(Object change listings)
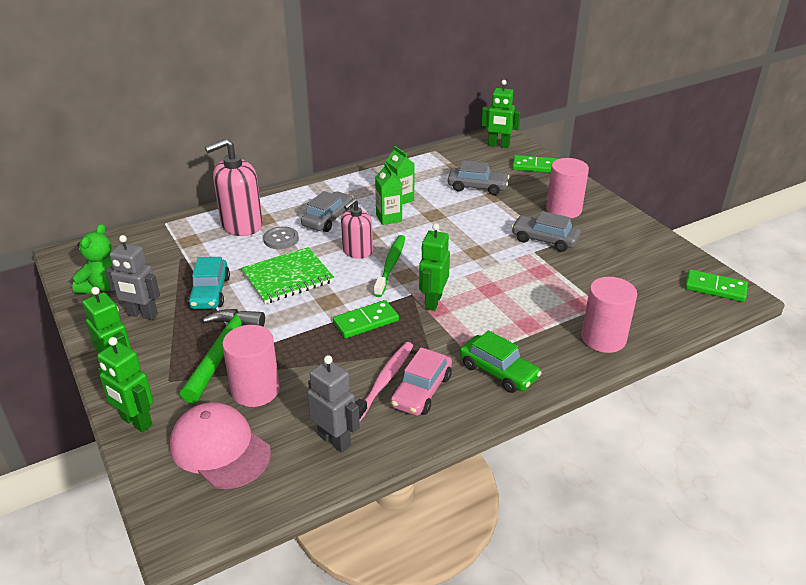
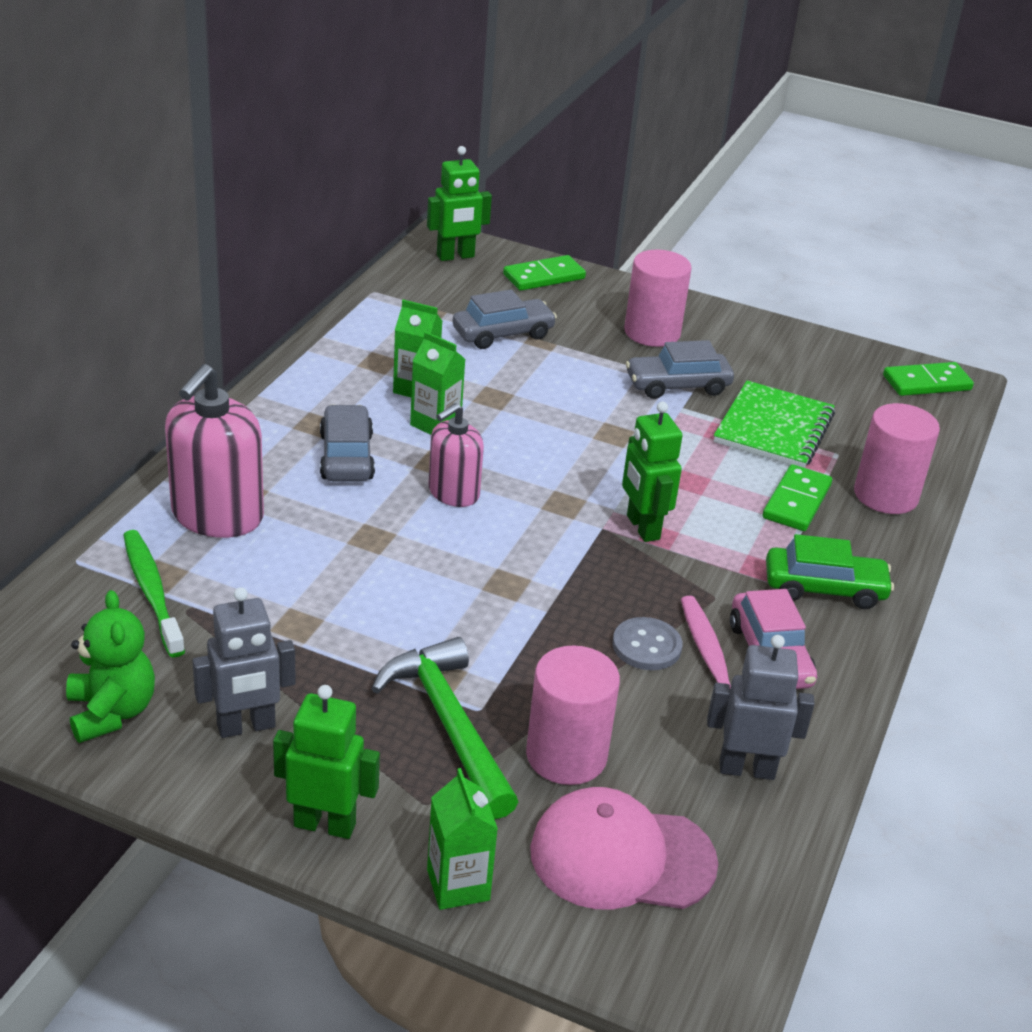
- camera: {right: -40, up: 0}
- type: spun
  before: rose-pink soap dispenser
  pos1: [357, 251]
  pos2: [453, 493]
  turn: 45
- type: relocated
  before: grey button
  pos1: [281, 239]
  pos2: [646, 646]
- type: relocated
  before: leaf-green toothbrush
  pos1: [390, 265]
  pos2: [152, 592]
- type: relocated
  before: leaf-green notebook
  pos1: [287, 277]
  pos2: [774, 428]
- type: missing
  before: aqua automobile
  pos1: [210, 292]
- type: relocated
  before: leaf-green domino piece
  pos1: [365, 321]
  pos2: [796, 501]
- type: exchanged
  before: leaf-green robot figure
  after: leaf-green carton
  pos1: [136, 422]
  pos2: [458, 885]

◆ What is expected
Exactly as written, give every entry again, but not the pictures.

◆ Exercise response
- camera: {right: -40, up: 0}
- type: spun
  before: rose-pink soap dispenser
  pos1: [357, 251]
  pos2: [453, 493]
  turn: 45
- type: relocated
  before: grey button
  pos1: [281, 239]
  pos2: [646, 646]
- type: relocated
  before: leaf-green toothbrush
  pos1: [390, 265]
  pos2: [152, 592]
- type: relocated
  before: leaf-green notebook
  pos1: [287, 277]
  pos2: [774, 428]
- type: missing
  before: aqua automobile
  pos1: [210, 292]
- type: relocated
  before: leaf-green domino piece
  pos1: [365, 321]
  pos2: [796, 501]
- type: exchanged
  before: leaf-green robot figure
  after: leaf-green carton
  pos1: [136, 422]
  pos2: [458, 885]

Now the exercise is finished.